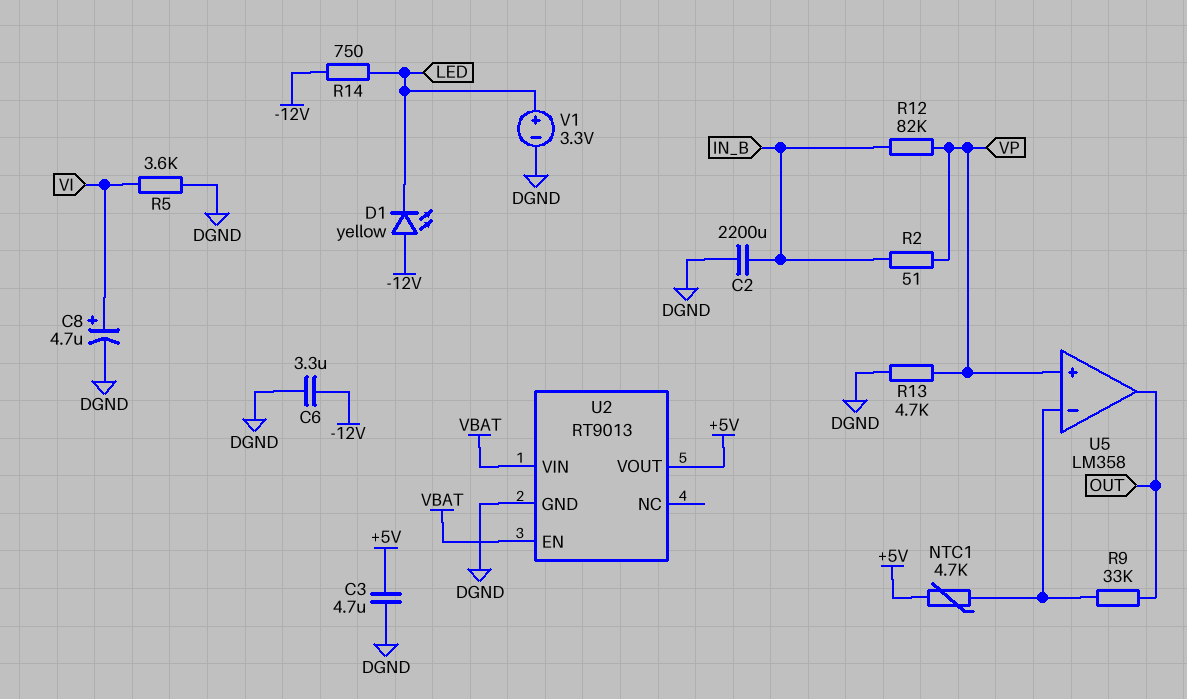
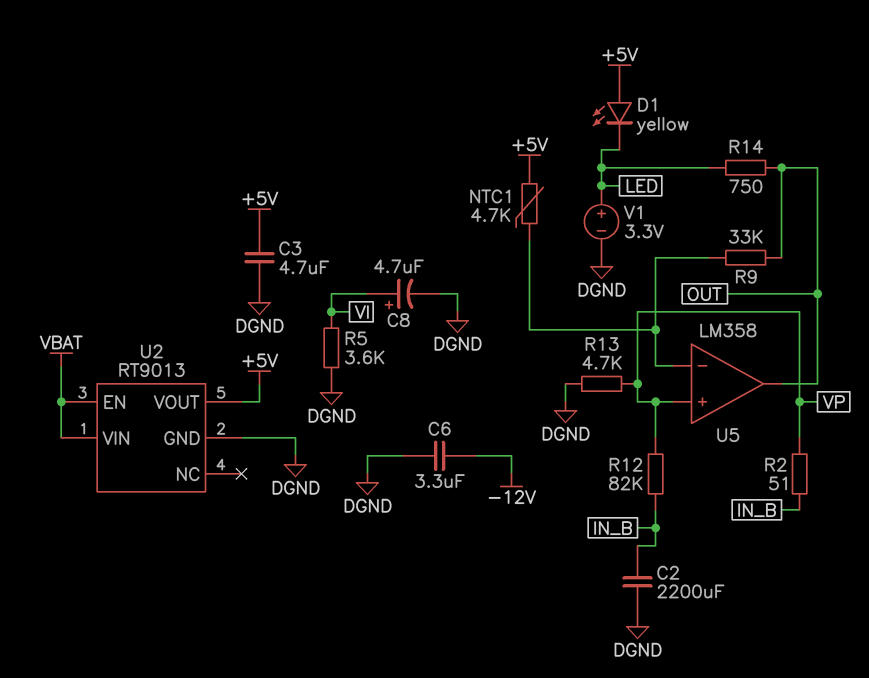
D1: LED yellow (A -12V, K LED) -> LED yellow (A +5V, K LED)
R14: 750 (-12V, LED) -> 750 (LED, OUT)

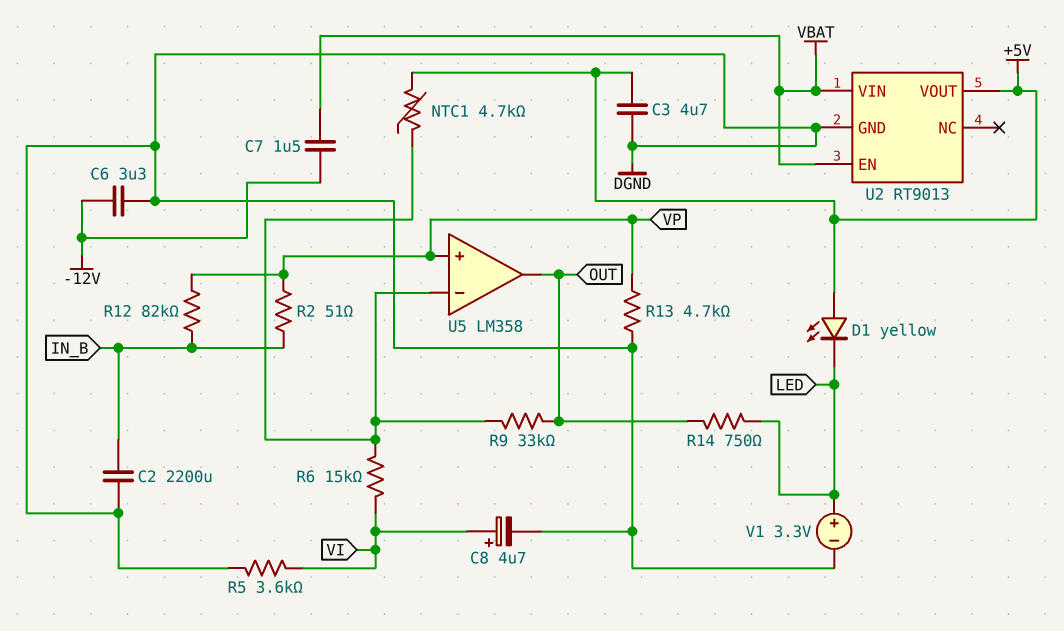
C7: none -> 1.5uF (-12V, VBAT)
R6: none -> 15k (U5/in-, VI)

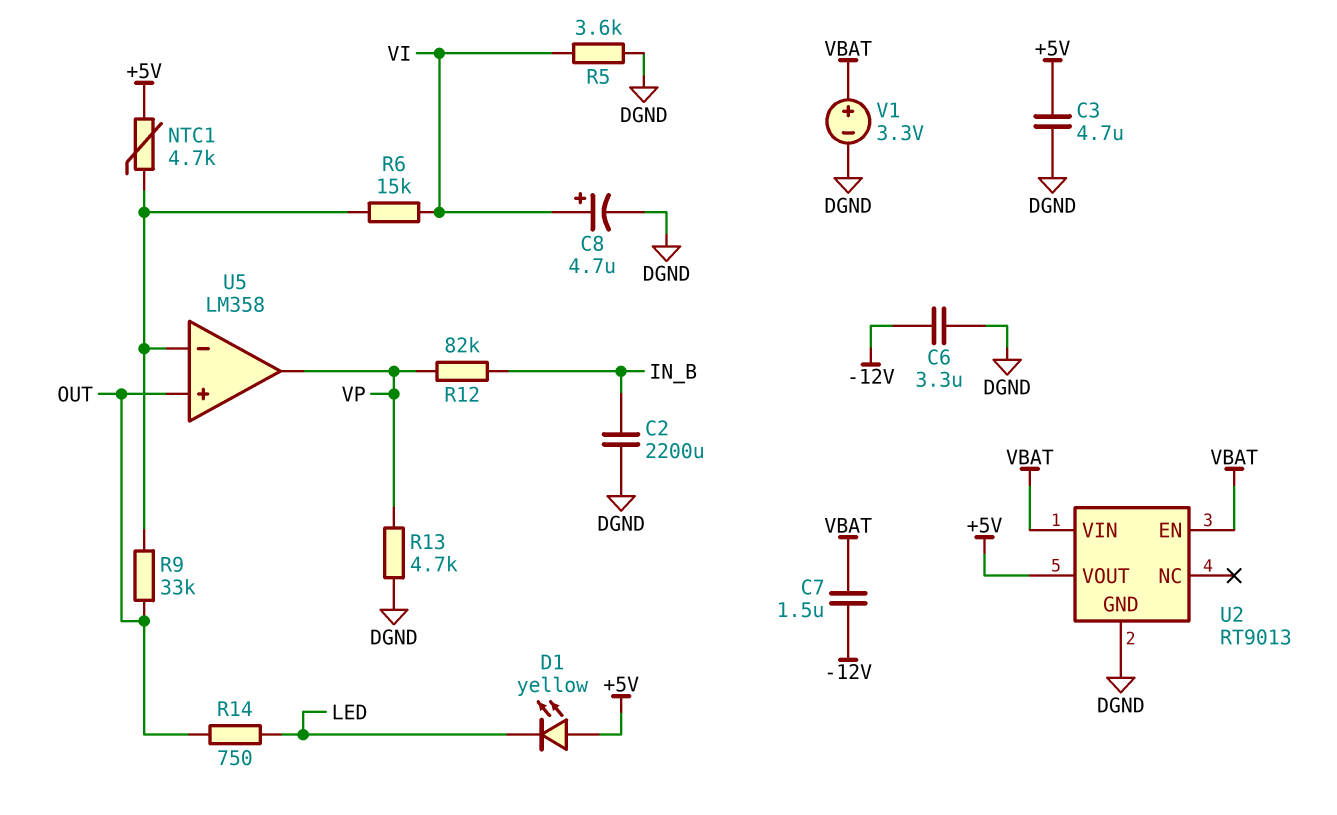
R2: 51 (IN_B, VP) -> none
U5 pin in+: VP -> OUT
U5 pin out: OUT -> VP
V1: 3.3V (plus LED, minus DGND) -> 3.3V (plus VBAT, minus DGND)

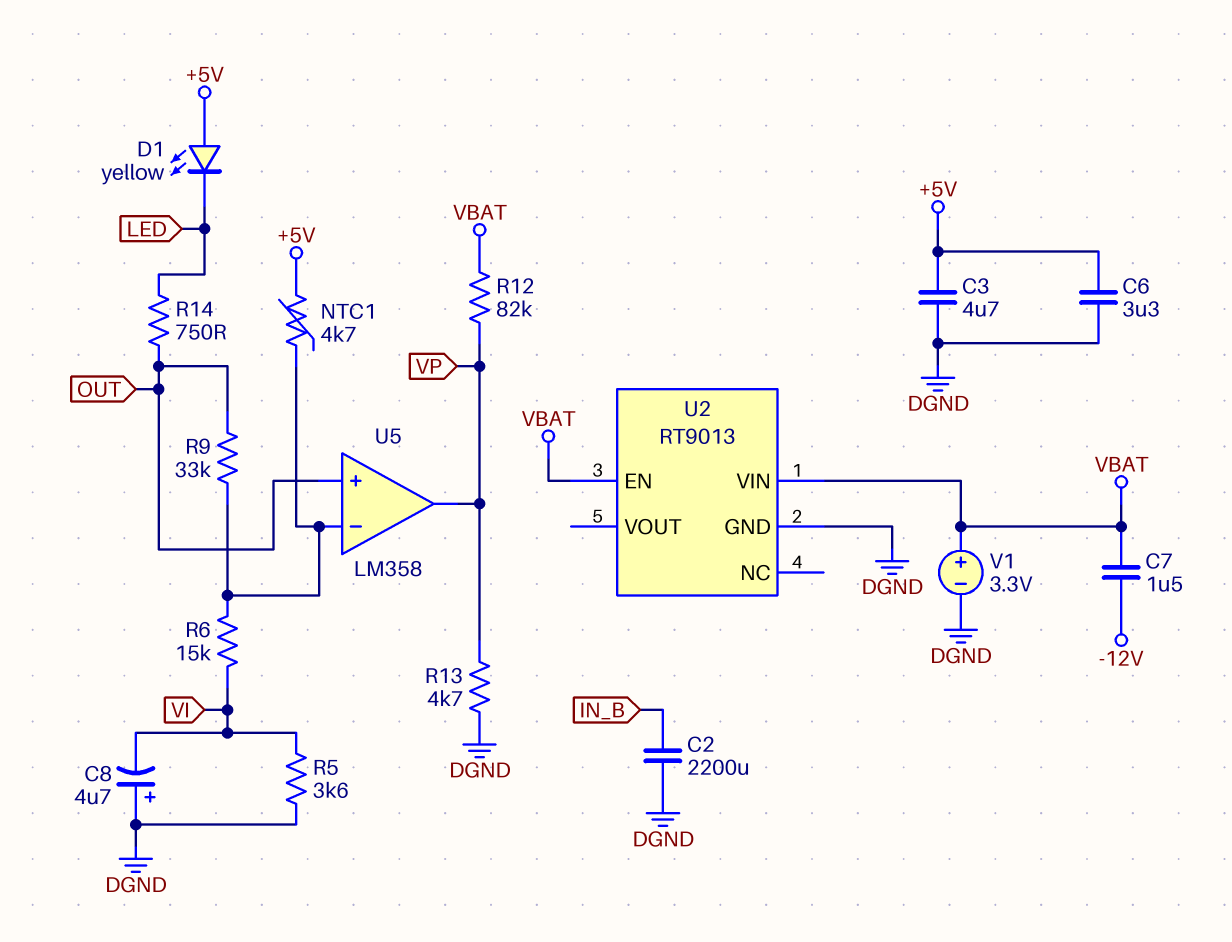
C6: 3.3uF (-12V, DGND) -> 3.3uF (+5V, DGND)
C8: 4.7uF (plus VI, minus DGND) -> 4.7uF (plus DGND, minus VI)
R12: 82k (IN_B, VP) -> 82k (VBAT, VP)
U2 pin VOUT: +5V -> none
__________________________________________________
TASK: No pictures belong in the copy: reproduce exactly the lines above from the one that contains "U5 pin in+: VP -> OUT" through the last line of the entries.

EXERCISE OUTPUT:
U5 pin in+: VP -> OUT
U5 pin out: OUT -> VP
V1: 3.3V (plus LED, minus DGND) -> 3.3V (plus VBAT, minus DGND)

C6: 3.3uF (-12V, DGND) -> 3.3uF (+5V, DGND)
C8: 4.7uF (plus VI, minus DGND) -> 4.7uF (plus DGND, minus VI)
R12: 82k (IN_B, VP) -> 82k (VBAT, VP)
U2 pin VOUT: +5V -> none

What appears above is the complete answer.